**Data for analysis:**
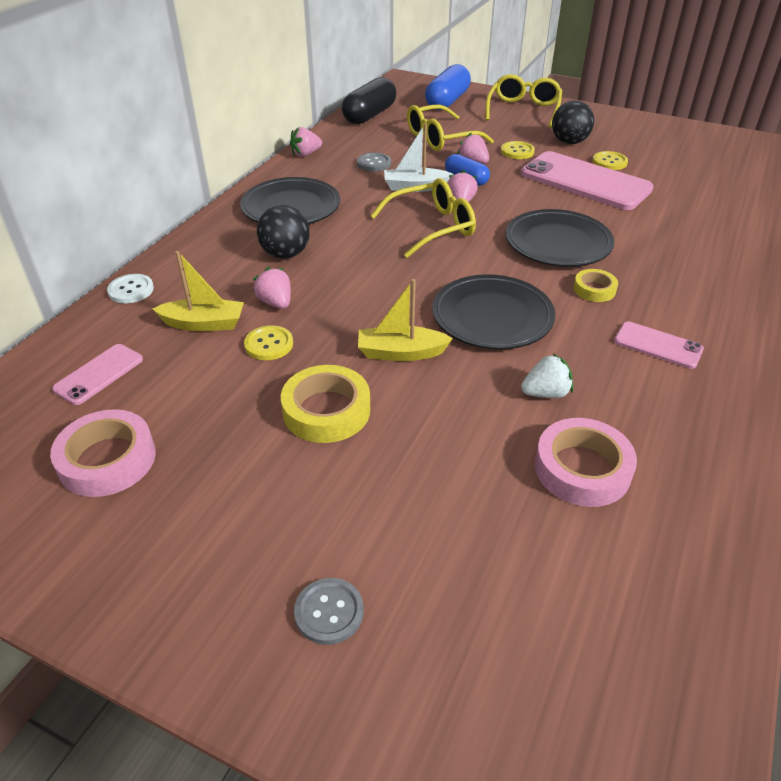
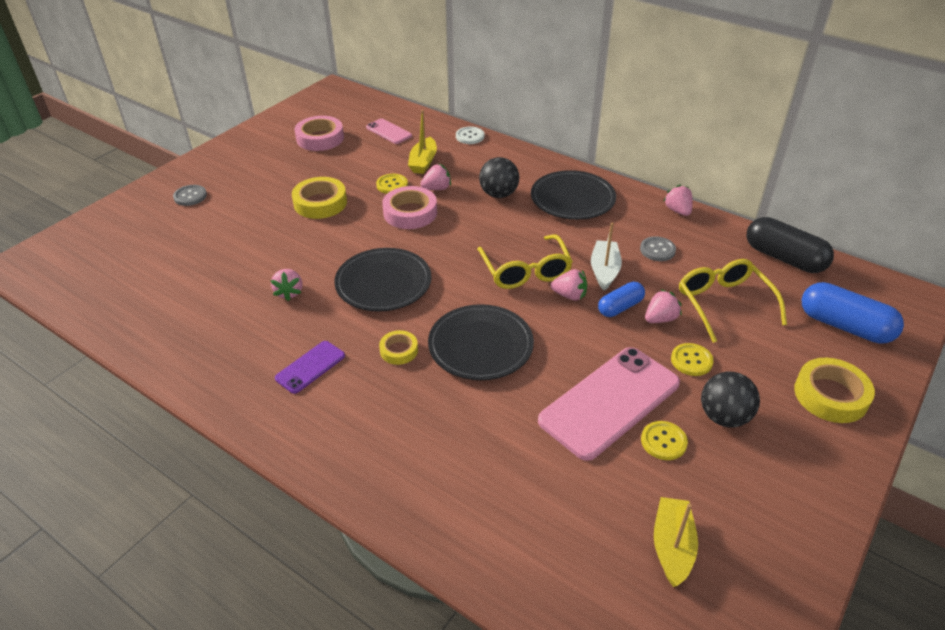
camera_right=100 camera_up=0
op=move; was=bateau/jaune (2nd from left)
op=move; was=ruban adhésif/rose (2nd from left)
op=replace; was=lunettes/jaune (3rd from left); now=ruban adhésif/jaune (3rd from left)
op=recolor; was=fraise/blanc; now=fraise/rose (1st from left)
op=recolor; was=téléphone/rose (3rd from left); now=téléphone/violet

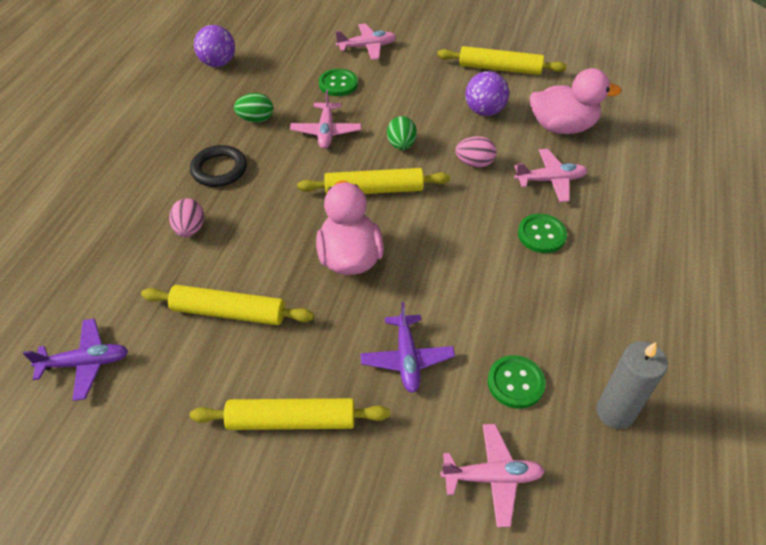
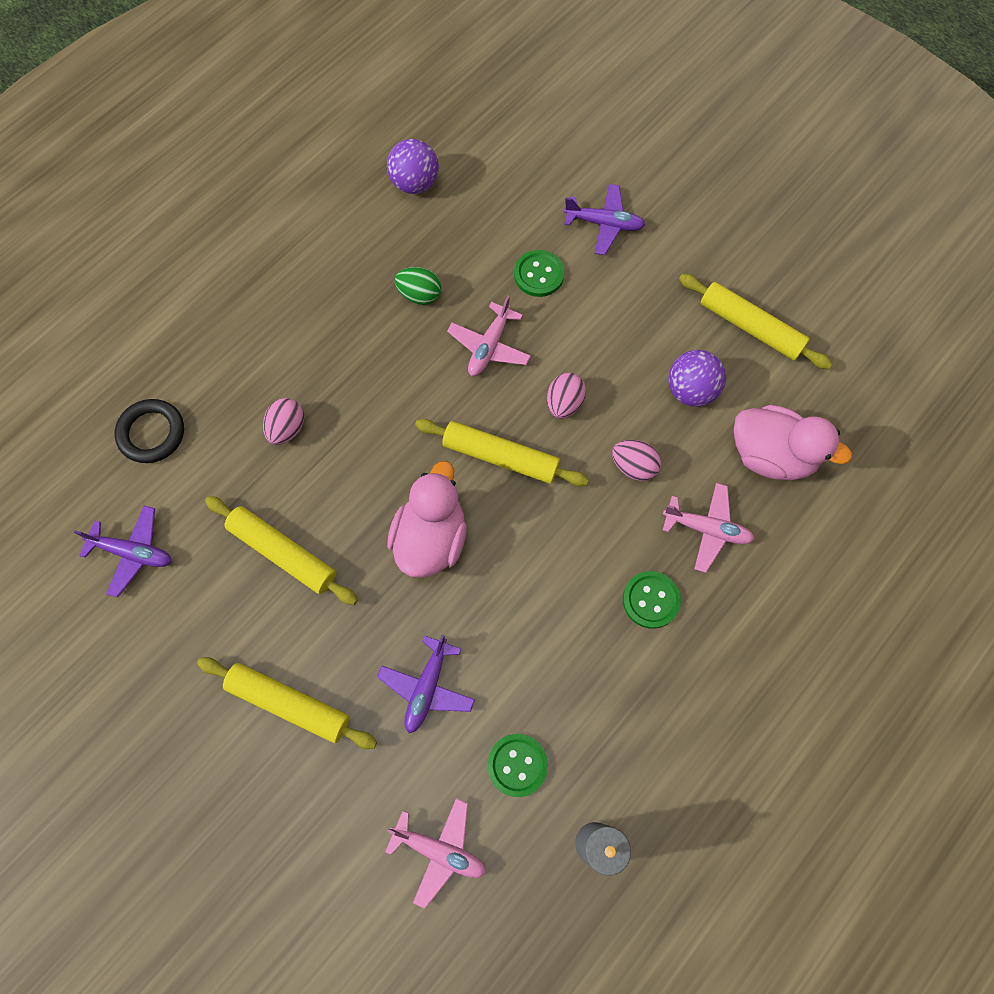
camera_right=25 camera_up=20
op=move; was=anneau/noir
op=recolor; was=avion/rose (2nd from left); now=avion/violet (3rd from left)
op=recolor; was=œuf/vert (2nd from left); now=œuf/rose (2nd from left)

**Description of the task:**
Everything in the data except the pictures must appear in your answer unchanged.

**Solution to this exercise:**
camera_right=100 camera_up=0
op=move; was=bateau/jaune (2nd from left)
op=move; was=ruban adhésif/rose (2nd from left)
op=replace; was=lunettes/jaune (3rd from left); now=ruban adhésif/jaune (3rd from left)
op=recolor; was=fraise/blanc; now=fraise/rose (1st from left)
op=recolor; was=téléphone/rose (3rd from left); now=téléphone/violet

camera_right=25 camera_up=20
op=move; was=anneau/noir
op=recolor; was=avion/rose (2nd from left); now=avion/violet (3rd from left)
op=recolor; was=œuf/vert (2nd from left); now=œuf/rose (2nd from left)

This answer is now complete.